● Assignment
Only the number should be given: how many lines below contain "battery".

**** Supplied data

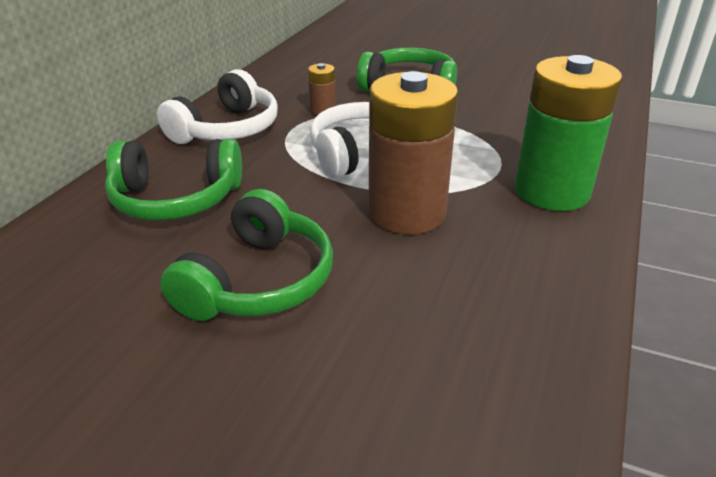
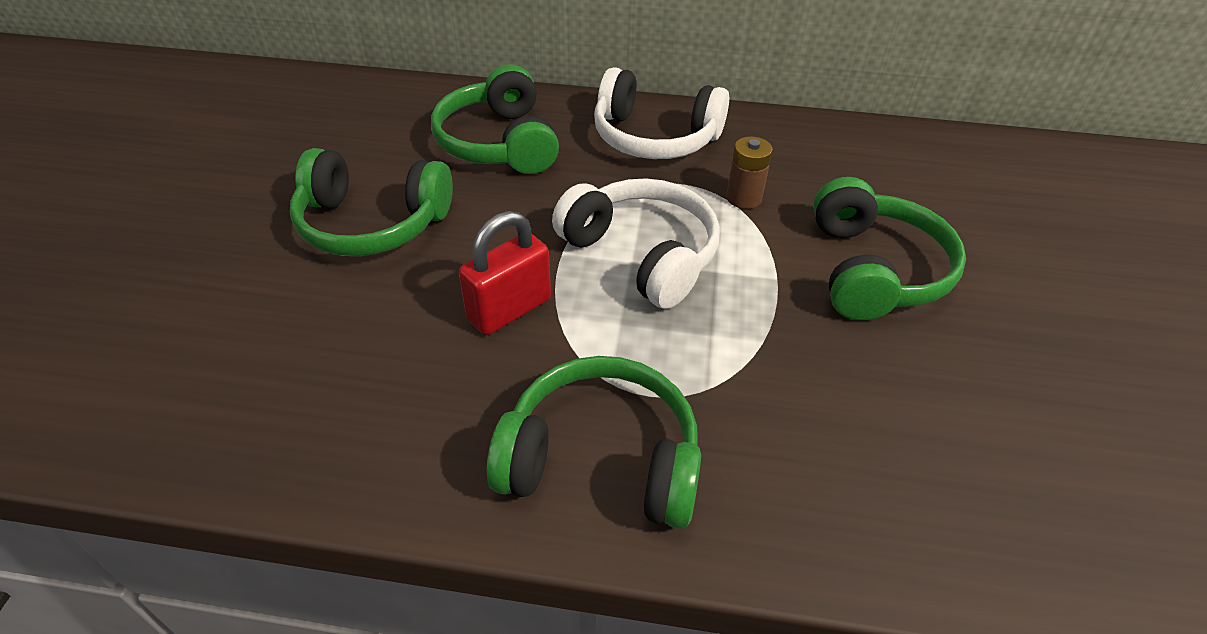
camera: 75 degrees right, 10 degrees up
(407, 212) = (509, 309): brown battery -> red padlock
(551, 191) = (601, 459): green battery -> green headphones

********

● Written answer
2